**WHAT YOU SHOULD DO**
Once you reach the line that holds "camera: 25 degrees left, 5 degrees down" in the listing below, output it and every line after it through the line that holds "(942, 431) = (842, 154): turquoise", word for word.

**EXERCISE MATERIALS**
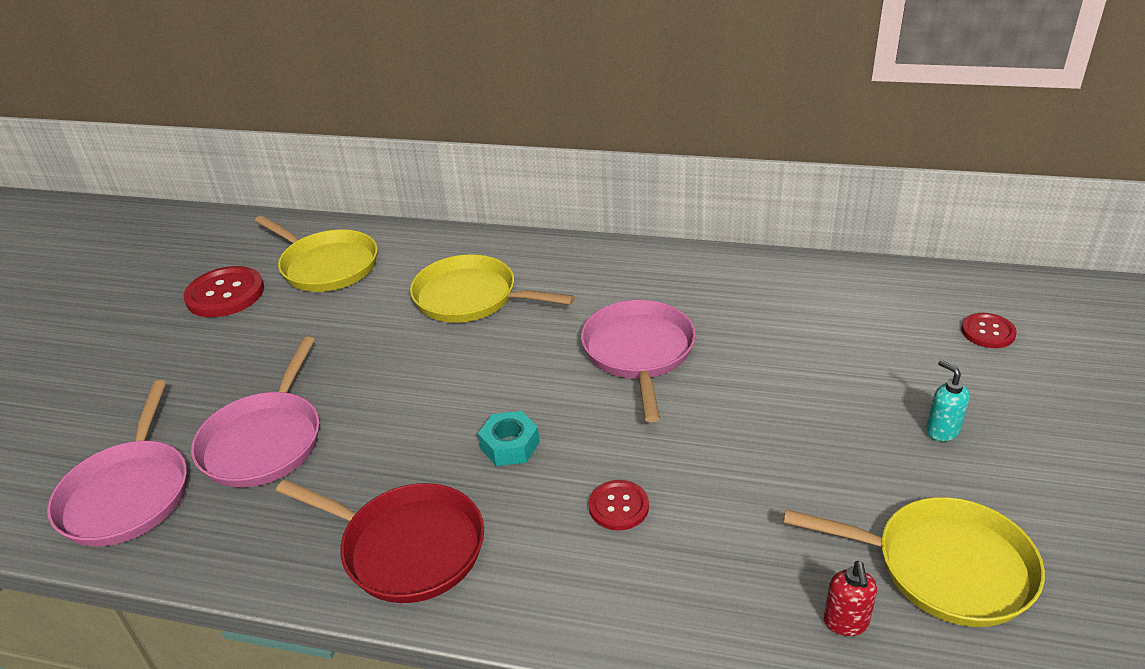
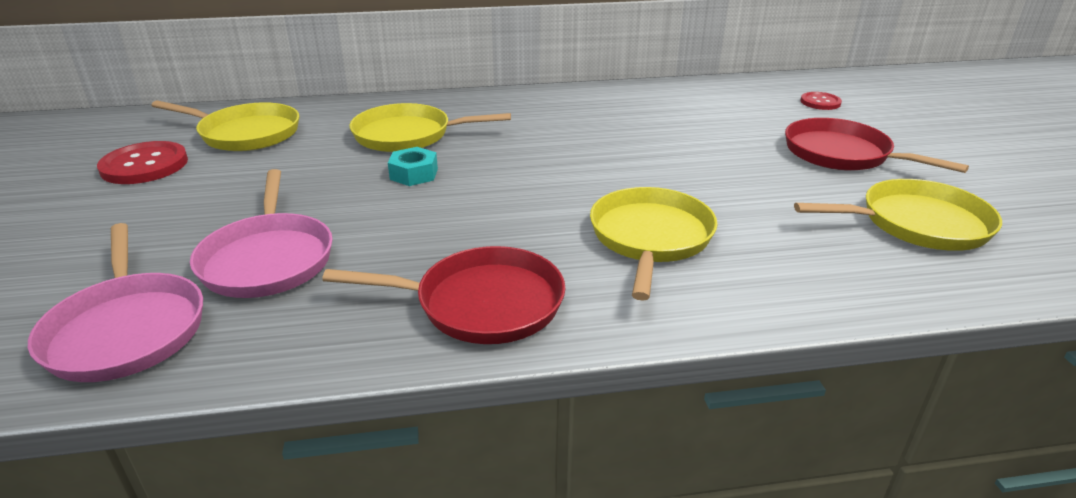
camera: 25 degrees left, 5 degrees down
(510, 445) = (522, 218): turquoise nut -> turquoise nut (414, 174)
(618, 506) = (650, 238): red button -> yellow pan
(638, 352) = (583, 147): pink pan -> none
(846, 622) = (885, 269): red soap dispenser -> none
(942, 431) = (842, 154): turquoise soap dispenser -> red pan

--

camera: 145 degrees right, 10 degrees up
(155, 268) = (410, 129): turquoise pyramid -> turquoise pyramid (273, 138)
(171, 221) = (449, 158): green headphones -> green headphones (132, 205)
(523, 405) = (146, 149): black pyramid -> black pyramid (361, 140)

**WRITTEN ANSWER**
camera: 25 degrees left, 5 degrees down
(510, 445) = (522, 218): turquoise nut -> turquoise nut (414, 174)
(618, 506) = (650, 238): red button -> yellow pan
(638, 352) = (583, 147): pink pan -> none
(846, 622) = (885, 269): red soap dispenser -> none
(942, 431) = (842, 154): turquoise soap dispenser -> red pan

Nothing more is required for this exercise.